Problem to solve> Could you find every line in the entries below that holds the word "degrees" and copy it?

Provided information>
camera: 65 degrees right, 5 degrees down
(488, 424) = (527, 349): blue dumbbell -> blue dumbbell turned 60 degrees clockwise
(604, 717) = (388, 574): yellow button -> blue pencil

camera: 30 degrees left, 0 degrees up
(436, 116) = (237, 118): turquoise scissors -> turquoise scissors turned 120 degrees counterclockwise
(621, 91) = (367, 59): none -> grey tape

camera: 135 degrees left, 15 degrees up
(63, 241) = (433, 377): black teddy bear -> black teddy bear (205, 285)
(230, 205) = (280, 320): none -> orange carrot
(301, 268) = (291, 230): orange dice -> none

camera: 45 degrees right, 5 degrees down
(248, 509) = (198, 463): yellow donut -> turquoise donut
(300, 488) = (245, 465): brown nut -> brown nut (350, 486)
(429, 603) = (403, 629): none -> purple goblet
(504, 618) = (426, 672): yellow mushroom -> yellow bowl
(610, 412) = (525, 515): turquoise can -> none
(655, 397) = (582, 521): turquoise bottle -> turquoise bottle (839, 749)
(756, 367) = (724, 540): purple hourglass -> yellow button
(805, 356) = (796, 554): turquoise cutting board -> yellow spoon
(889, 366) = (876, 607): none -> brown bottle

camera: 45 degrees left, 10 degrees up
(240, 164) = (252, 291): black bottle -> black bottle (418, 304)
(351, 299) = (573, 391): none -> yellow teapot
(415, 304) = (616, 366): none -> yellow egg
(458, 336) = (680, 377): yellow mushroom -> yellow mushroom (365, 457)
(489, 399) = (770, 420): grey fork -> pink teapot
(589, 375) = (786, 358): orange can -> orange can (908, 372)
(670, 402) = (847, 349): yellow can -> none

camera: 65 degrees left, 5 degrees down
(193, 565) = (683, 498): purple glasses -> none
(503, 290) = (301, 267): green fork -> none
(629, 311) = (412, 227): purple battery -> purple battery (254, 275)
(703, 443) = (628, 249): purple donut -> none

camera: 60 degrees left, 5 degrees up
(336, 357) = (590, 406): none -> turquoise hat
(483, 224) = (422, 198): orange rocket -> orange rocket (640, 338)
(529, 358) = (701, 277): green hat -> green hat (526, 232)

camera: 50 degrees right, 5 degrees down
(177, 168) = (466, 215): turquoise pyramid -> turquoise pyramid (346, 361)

Reply to the exercise>
camera: 65 degrees right, 5 degrees down
(488, 424) = (527, 349): blue dumbbell -> blue dumbbell turned 60 degrees clockwise
camera: 30 degrees left, 0 degrees up
(436, 116) = (237, 118): turquoise scissors -> turquoise scissors turned 120 degrees counterclockwise
camera: 135 degrees left, 15 degrees up
camera: 45 degrees right, 5 degrees down
camera: 45 degrees left, 10 degrees up
camera: 65 degrees left, 5 degrees down
camera: 60 degrees left, 5 degrees up
camera: 50 degrees right, 5 degrees down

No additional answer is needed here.